Description of the task ▸
What you return should be every line below, word for word, and none of the images.

Available data ▸
┏━━

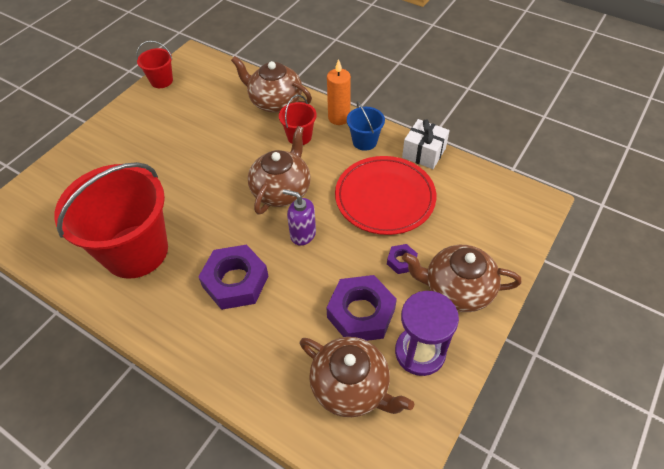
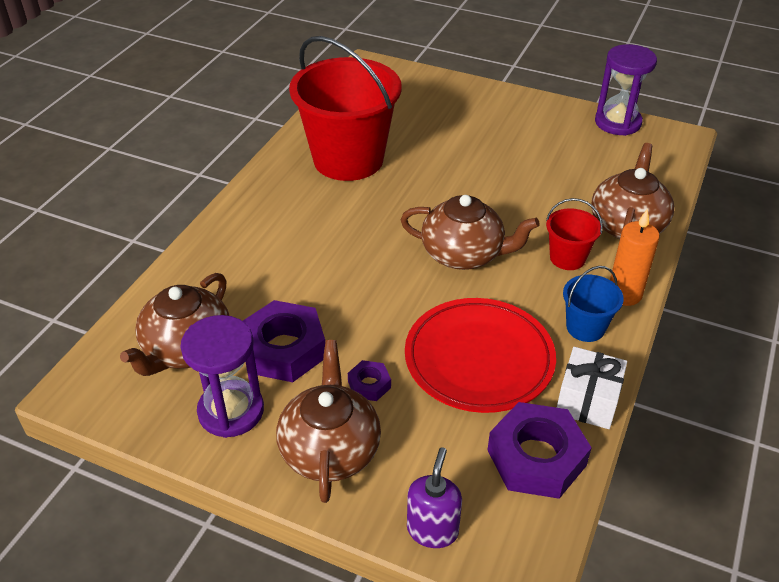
camera: 80 degrees right, 10 degrees down
(161, 81) = (617, 122): red bucket -> purple hourglass
(235, 281) = (318, 237): purple nut -> purple nut (536, 458)
(302, 234) = (396, 282): purple soap dispenser -> purple soap dispenser (432, 530)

┗━━

Output ▸
camera: 80 degrees right, 10 degrees down
(161, 81) = (617, 122): red bucket -> purple hourglass
(235, 281) = (318, 237): purple nut -> purple nut (536, 458)
(302, 234) = (396, 282): purple soap dispenser -> purple soap dispenser (432, 530)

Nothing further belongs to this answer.